= What you should do =
Your answer must restate each entry below word for word, with no pictures in it.

(Image sequences with motion text)
- - - - - - -
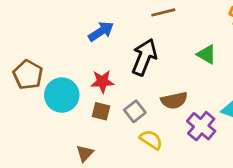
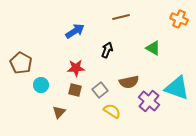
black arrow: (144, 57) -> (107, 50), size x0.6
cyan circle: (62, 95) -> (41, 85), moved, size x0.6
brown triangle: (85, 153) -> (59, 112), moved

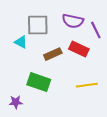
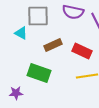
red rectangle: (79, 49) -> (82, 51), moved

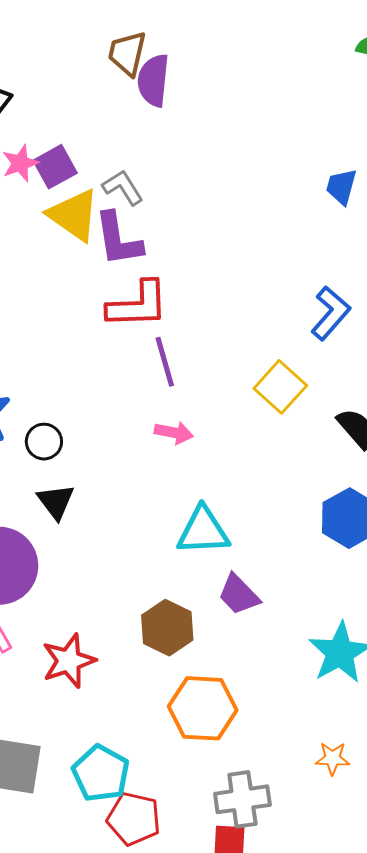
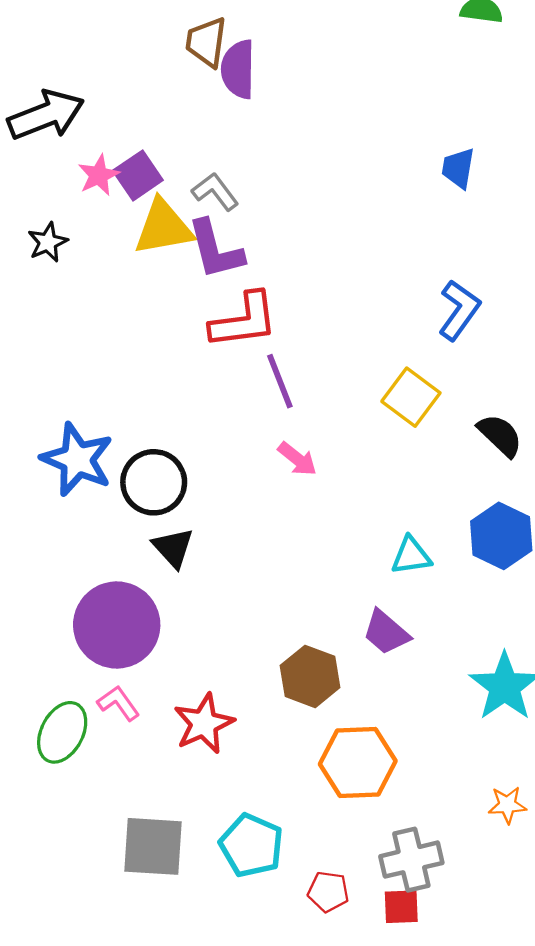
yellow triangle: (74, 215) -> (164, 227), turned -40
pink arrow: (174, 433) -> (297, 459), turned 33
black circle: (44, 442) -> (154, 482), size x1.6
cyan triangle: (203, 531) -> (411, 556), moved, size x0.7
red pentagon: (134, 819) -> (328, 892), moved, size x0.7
- - - - - - -
= Expected answer =
black arrow: (144, 57) -> (107, 50), size x0.6
cyan circle: (62, 95) -> (41, 85), moved, size x0.6
brown triangle: (85, 153) -> (59, 112), moved

red rectangle: (79, 49) -> (82, 51), moved

yellow triangle: (74, 215) -> (164, 227), turned -40
pink arrow: (174, 433) -> (297, 459), turned 33
black circle: (44, 442) -> (154, 482), size x1.6
cyan triangle: (203, 531) -> (411, 556), moved, size x0.7
red pentagon: (134, 819) -> (328, 892), moved, size x0.7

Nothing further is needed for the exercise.